* [Task]
Can you copy out the entries below word for word, from the start of the entries through the line with "Warrior [81, 20]", including that line?

[Dataset entries]
****************

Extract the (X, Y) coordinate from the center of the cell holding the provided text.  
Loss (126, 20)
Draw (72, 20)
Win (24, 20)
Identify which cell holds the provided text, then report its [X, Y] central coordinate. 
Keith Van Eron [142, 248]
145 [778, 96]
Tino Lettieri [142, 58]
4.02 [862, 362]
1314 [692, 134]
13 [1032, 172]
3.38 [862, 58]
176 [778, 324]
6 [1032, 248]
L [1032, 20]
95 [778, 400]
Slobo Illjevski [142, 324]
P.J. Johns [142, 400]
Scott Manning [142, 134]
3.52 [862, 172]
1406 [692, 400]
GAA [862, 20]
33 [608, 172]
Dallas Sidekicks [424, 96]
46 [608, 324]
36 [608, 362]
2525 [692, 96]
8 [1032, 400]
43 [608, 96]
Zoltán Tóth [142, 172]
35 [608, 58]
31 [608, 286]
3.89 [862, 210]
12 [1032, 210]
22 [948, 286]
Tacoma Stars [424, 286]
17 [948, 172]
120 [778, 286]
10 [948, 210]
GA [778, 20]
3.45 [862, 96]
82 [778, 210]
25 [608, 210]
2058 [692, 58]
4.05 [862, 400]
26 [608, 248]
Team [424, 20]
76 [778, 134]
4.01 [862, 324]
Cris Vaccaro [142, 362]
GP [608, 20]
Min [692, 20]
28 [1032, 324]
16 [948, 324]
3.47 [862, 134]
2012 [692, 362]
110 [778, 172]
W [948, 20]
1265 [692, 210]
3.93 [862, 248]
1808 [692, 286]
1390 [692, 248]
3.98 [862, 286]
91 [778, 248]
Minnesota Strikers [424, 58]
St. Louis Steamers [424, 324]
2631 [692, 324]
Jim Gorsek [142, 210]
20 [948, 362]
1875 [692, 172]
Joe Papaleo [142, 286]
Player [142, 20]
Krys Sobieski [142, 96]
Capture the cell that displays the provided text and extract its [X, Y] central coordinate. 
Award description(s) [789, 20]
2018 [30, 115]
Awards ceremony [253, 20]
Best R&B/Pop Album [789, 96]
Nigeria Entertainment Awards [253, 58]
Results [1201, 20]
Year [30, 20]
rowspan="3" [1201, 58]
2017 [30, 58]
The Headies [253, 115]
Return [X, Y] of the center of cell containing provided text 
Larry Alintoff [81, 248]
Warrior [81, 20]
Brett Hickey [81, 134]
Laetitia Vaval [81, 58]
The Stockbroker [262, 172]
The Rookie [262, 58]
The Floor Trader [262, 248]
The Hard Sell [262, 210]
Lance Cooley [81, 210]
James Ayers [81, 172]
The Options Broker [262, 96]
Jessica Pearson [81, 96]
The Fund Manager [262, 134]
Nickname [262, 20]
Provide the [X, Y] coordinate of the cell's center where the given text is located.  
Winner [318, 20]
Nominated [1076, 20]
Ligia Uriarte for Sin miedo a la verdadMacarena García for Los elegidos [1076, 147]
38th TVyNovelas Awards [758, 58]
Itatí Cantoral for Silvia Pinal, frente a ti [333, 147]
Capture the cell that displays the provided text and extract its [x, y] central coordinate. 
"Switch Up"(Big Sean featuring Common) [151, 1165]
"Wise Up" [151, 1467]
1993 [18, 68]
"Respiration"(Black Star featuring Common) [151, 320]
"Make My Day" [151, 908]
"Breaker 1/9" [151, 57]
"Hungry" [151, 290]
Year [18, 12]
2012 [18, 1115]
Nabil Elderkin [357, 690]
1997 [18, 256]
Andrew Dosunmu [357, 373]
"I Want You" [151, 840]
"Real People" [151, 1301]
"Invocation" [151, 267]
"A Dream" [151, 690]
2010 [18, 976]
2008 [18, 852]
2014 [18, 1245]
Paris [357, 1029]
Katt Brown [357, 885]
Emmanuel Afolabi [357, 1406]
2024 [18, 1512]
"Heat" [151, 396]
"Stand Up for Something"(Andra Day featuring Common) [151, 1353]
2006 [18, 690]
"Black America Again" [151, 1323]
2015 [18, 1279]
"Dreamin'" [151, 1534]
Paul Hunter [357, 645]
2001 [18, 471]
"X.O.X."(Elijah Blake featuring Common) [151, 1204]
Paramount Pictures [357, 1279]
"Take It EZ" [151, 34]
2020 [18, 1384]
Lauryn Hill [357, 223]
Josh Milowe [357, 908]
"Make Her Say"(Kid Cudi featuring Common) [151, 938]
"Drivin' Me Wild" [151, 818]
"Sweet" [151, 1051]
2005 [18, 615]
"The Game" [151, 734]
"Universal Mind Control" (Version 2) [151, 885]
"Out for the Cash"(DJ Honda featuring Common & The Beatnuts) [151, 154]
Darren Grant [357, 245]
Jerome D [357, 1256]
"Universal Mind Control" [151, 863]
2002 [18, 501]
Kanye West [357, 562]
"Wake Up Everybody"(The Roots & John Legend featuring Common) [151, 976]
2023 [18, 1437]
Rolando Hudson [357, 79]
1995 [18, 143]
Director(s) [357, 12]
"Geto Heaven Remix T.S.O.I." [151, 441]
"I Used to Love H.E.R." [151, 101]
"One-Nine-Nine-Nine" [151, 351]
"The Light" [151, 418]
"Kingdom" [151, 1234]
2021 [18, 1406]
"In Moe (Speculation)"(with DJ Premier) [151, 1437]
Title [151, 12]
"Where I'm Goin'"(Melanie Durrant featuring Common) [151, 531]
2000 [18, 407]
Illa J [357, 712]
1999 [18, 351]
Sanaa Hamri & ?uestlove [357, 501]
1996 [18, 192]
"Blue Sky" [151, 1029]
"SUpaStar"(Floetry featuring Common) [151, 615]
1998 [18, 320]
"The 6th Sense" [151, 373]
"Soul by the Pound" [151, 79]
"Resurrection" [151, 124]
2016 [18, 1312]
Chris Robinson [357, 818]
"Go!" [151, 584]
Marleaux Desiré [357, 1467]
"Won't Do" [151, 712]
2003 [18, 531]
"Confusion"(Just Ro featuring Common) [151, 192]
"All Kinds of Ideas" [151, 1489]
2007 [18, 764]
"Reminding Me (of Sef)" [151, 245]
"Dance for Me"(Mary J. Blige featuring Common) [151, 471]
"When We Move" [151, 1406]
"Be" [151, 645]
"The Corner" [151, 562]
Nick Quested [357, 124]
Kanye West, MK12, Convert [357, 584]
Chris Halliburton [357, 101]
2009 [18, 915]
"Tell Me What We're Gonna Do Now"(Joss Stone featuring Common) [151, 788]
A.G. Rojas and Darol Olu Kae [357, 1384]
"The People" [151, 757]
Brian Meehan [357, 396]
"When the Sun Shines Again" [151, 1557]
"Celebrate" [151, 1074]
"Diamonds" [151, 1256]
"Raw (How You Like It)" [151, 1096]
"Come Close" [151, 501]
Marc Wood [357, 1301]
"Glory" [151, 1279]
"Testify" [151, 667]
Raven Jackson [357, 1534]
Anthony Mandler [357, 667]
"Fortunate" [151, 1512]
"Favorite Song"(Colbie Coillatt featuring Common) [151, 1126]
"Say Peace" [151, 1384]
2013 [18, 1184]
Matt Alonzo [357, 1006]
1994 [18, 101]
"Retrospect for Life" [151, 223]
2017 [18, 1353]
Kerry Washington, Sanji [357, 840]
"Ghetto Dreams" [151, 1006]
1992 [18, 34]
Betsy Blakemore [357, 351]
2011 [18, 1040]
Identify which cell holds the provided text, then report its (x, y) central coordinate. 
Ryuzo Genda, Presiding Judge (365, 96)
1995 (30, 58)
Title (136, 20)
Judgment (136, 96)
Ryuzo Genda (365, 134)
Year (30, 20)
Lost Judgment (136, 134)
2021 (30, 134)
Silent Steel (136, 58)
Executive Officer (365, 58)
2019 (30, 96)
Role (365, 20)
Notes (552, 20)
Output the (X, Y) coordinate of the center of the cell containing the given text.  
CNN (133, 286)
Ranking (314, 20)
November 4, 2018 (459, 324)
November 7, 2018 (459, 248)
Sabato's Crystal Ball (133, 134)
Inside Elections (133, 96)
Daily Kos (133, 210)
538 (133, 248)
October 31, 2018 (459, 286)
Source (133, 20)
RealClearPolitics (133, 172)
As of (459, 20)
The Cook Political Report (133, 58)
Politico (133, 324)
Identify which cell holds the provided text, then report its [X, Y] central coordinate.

****************

* [Task output]
Extract the (X, Y) coordinate from the center of the cell holding the provided text.  
Loss (126, 20)
Draw (72, 20)
Win (24, 20)
Identify which cell holds the provided text, then report its [X, Y] central coordinate. 
Keith Van Eron [142, 248]
145 [778, 96]
Tino Lettieri [142, 58]
4.02 [862, 362]
1314 [692, 134]
13 [1032, 172]
3.38 [862, 58]
176 [778, 324]
6 [1032, 248]
L [1032, 20]
95 [778, 400]
Slobo Illjevski [142, 324]
P.J. Johns [142, 400]
Scott Manning [142, 134]
3.52 [862, 172]
1406 [692, 400]
GAA [862, 20]
33 [608, 172]
Dallas Sidekicks [424, 96]
46 [608, 324]
36 [608, 362]
2525 [692, 96]
8 [1032, 400]
43 [608, 96]
Zoltán Tóth [142, 172]
35 [608, 58]
31 [608, 286]
3.89 [862, 210]
12 [1032, 210]
22 [948, 286]
Tacoma Stars [424, 286]
17 [948, 172]
120 [778, 286]
10 [948, 210]
GA [778, 20]
3.45 [862, 96]
82 [778, 210]
25 [608, 210]
2058 [692, 58]
4.05 [862, 400]
26 [608, 248]
Team [424, 20]
76 [778, 134]
4.01 [862, 324]
Cris Vaccaro [142, 362]
GP [608, 20]
Min [692, 20]
28 [1032, 324]
16 [948, 324]
3.47 [862, 134]
2012 [692, 362]
110 [778, 172]
W [948, 20]
1265 [692, 210]
3.93 [862, 248]
1808 [692, 286]
1390 [692, 248]
3.98 [862, 286]
91 [778, 248]
Minnesota Strikers [424, 58]
St. Louis Steamers [424, 324]
2631 [692, 324]
Jim Gorsek [142, 210]
20 [948, 362]
1875 [692, 172]
Joe Papaleo [142, 286]
Player [142, 20]
Krys Sobieski [142, 96]
Capture the cell that displays the provided text and extract its [X, Y] central coordinate. 
Award description(s) [789, 20]
2018 [30, 115]
Awards ceremony [253, 20]
Best R&B/Pop Album [789, 96]
Nigeria Entertainment Awards [253, 58]
Results [1201, 20]
Year [30, 20]
rowspan="3" [1201, 58]
2017 [30, 58]
The Headies [253, 115]
Return [X, Y] of the center of cell containing provided text 
Larry Alintoff [81, 248]
Warrior [81, 20]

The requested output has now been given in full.